| Work required |
Which lines in the data below contain the word "blue"? Return each of them.

Modification records
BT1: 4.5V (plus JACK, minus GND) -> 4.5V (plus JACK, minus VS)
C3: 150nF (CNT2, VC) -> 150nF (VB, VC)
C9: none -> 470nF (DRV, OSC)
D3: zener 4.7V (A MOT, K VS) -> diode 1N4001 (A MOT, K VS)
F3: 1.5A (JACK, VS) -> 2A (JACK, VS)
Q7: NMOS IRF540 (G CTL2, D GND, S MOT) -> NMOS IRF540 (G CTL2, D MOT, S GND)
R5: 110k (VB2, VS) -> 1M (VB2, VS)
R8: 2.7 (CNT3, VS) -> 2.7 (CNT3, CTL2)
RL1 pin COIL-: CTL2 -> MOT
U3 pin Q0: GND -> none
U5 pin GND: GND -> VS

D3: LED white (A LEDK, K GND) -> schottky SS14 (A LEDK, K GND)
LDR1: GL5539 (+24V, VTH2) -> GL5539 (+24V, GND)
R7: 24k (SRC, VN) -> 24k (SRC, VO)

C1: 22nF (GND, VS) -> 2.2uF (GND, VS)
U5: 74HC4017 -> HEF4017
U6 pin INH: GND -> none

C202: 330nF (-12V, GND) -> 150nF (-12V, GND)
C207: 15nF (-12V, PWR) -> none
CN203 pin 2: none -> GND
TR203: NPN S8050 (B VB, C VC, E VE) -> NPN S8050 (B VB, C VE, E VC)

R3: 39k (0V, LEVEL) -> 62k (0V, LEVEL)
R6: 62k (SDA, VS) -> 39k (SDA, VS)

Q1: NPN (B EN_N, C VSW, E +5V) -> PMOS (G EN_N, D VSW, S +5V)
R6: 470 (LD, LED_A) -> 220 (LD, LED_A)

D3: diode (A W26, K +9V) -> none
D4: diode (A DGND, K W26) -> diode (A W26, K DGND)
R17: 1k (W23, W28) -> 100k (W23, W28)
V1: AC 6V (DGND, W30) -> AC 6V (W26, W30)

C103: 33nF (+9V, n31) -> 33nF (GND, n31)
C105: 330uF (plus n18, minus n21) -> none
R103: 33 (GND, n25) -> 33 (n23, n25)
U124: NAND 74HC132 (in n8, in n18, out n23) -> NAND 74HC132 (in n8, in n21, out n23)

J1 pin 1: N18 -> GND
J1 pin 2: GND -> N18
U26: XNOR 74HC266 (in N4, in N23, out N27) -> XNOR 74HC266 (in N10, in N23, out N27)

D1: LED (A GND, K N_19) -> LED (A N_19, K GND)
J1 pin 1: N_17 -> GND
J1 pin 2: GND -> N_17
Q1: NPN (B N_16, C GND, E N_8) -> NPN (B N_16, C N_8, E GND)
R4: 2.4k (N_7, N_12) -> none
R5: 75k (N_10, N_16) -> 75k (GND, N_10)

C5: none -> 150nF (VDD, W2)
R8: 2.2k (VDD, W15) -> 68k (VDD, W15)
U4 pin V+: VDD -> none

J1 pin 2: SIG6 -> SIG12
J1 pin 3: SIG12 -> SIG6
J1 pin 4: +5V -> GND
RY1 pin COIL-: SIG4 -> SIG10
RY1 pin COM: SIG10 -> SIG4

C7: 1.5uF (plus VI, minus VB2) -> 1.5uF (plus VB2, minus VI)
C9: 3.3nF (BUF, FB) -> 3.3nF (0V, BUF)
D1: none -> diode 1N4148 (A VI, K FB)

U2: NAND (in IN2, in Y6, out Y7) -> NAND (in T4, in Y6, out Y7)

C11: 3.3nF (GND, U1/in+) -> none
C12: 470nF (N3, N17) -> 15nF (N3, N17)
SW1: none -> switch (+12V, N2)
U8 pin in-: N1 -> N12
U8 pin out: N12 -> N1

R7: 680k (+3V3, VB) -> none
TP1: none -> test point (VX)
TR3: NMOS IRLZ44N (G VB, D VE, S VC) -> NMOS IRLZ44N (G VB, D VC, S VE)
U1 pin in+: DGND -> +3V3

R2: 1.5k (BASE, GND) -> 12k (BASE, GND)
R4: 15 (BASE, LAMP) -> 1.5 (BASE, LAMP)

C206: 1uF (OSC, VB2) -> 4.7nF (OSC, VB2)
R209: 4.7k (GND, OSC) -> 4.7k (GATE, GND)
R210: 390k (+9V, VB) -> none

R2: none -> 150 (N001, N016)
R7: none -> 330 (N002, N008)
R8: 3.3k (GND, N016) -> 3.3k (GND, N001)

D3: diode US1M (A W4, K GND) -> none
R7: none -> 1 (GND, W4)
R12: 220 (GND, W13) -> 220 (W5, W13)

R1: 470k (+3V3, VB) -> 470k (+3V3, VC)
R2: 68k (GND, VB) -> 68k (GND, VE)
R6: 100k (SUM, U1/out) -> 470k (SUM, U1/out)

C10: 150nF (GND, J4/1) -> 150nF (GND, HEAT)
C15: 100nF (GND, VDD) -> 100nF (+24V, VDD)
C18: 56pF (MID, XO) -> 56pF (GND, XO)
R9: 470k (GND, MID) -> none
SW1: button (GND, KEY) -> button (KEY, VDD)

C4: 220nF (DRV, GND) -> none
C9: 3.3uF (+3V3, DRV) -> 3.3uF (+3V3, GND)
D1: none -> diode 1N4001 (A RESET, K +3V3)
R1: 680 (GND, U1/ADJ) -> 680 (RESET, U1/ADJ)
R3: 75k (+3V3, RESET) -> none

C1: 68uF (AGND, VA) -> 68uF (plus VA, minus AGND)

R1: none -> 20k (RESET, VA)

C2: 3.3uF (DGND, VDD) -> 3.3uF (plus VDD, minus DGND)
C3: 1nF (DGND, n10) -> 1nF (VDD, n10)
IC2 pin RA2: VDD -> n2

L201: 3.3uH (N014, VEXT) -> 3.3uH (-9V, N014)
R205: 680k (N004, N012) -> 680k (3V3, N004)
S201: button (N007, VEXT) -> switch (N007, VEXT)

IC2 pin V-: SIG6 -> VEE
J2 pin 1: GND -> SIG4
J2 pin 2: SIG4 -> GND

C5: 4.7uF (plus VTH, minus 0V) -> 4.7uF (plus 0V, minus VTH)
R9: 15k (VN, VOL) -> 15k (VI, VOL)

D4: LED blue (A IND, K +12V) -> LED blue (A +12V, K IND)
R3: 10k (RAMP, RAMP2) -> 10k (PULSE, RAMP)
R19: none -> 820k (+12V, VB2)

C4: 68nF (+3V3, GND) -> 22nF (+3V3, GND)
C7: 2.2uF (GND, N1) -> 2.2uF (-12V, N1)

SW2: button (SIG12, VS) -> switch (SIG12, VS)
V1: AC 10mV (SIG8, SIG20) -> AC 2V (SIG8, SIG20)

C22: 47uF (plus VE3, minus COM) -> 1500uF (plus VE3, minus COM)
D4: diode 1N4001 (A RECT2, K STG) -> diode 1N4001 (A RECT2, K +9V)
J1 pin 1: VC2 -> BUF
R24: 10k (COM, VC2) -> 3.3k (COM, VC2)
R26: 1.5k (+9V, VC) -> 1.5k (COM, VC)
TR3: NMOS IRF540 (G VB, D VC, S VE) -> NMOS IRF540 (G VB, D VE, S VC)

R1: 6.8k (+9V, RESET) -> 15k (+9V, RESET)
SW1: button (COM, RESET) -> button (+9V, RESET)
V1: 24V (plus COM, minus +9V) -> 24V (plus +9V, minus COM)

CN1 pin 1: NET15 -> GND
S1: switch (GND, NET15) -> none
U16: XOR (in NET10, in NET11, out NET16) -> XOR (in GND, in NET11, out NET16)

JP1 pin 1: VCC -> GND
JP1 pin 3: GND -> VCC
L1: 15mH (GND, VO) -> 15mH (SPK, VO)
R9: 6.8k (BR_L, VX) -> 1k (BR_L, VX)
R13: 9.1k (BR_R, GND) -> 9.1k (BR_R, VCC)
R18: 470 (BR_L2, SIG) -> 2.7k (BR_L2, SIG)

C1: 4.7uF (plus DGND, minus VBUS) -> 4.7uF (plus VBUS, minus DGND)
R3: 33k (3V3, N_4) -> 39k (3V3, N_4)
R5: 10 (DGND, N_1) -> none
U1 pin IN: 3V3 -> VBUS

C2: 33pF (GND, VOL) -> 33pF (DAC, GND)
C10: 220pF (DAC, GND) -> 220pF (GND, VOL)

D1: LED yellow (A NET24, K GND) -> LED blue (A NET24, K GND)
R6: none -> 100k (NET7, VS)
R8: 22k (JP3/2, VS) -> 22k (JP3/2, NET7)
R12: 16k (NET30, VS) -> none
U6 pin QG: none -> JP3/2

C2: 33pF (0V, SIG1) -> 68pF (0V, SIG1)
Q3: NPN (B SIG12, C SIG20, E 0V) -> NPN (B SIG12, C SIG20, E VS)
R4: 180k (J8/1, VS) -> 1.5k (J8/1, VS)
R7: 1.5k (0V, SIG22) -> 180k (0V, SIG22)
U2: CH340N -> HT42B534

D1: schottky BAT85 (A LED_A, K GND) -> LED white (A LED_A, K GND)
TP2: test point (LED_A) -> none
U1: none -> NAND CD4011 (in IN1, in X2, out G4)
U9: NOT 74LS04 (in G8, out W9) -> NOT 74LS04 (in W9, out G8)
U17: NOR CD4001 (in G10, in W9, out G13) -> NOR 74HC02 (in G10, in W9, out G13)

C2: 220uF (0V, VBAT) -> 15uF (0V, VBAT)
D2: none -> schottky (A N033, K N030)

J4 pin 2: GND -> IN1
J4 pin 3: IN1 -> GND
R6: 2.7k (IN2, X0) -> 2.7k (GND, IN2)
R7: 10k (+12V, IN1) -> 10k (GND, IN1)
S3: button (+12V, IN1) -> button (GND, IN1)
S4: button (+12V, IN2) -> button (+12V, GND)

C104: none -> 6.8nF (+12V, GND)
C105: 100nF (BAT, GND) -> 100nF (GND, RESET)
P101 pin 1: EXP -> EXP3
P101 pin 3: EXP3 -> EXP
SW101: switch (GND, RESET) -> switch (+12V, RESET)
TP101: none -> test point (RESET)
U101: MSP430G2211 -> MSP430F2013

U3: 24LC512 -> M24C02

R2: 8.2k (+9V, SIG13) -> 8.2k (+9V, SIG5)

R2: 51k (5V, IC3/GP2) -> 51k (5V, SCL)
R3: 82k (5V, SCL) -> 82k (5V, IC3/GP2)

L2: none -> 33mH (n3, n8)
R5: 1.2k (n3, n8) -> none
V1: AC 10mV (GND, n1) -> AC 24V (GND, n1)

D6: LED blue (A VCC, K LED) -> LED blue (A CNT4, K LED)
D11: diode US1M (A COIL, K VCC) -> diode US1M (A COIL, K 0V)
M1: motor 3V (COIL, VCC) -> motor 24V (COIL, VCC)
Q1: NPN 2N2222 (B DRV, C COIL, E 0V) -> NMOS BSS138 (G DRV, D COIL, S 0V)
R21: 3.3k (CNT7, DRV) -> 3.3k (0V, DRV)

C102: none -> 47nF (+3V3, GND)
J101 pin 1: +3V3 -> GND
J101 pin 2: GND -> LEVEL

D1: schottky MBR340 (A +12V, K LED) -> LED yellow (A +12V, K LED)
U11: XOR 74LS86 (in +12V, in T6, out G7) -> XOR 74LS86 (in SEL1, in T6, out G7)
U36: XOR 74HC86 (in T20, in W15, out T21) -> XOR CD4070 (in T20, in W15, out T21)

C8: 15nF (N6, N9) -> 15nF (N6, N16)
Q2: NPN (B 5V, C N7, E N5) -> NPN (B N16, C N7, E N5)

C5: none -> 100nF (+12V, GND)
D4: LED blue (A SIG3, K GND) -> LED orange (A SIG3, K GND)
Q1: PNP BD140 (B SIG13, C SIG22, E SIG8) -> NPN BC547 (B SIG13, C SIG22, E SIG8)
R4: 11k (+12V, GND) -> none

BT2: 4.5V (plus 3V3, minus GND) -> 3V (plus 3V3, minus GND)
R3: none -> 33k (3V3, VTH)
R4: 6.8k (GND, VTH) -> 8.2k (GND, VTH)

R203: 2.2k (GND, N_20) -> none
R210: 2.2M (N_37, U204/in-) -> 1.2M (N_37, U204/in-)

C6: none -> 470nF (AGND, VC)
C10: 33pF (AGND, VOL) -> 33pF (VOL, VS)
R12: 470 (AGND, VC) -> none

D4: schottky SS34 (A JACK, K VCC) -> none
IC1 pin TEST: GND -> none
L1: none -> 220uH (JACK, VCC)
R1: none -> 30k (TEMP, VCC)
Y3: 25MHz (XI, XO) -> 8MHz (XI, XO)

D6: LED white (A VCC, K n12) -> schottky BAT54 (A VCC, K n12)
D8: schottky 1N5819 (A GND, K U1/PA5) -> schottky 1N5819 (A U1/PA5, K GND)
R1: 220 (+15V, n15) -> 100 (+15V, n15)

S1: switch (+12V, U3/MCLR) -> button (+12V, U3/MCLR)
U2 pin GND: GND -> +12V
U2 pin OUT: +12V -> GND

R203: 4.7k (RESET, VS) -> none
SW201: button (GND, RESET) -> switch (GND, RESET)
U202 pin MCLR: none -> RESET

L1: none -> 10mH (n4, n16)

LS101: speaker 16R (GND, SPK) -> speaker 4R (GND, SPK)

| Written solution |
D4: LED blue (A IND, K +12V) -> LED blue (A +12V, K IND)
D1: LED yellow (A NET24, K GND) -> LED blue (A NET24, K GND)
D6: LED blue (A VCC, K LED) -> LED blue (A CNT4, K LED)
D4: LED blue (A SIG3, K GND) -> LED orange (A SIG3, K GND)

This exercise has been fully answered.